Please copy each line from the entries that contains the string "yellow".
--------------------------------
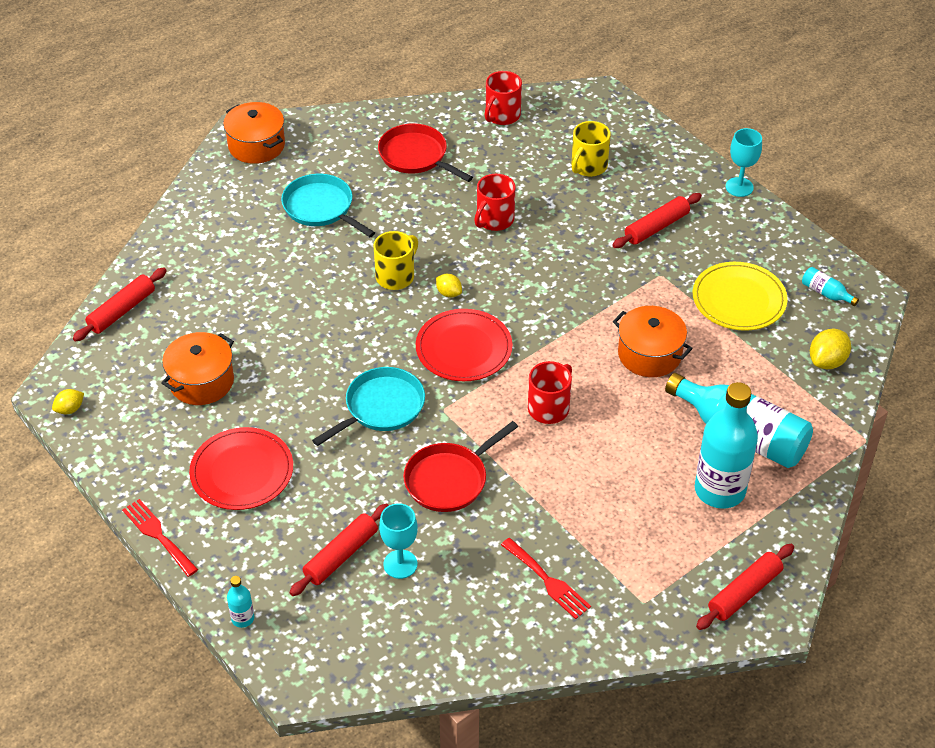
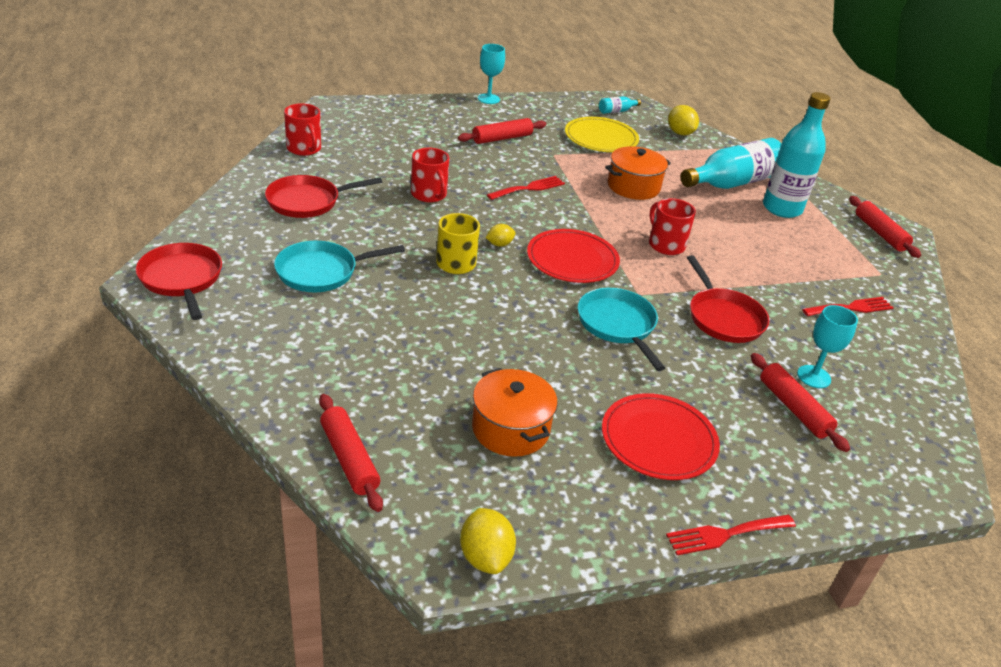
camera: 70 degrees left, 10 degrees down
yellow lemon [52,389,84,414] -> yellow lemon [460,508,516,574], size x1.61
orange pot [223,102,285,164] -> red pan [136,243,222,320]
turquoise bottle [227,576,254,628] -> none
yellow mug [572,121,611,177] -> none
red rolling pin [612,193,702,248] -> red rolling pin turned 75 degrees clockwise [458,118,546,144]
none -> red fork [487,176,565,200]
--------------------------------
== Problem solution ==
yellow lemon [52,389,84,414] -> yellow lemon [460,508,516,574], size x1.61
yellow mug [572,121,611,177] -> none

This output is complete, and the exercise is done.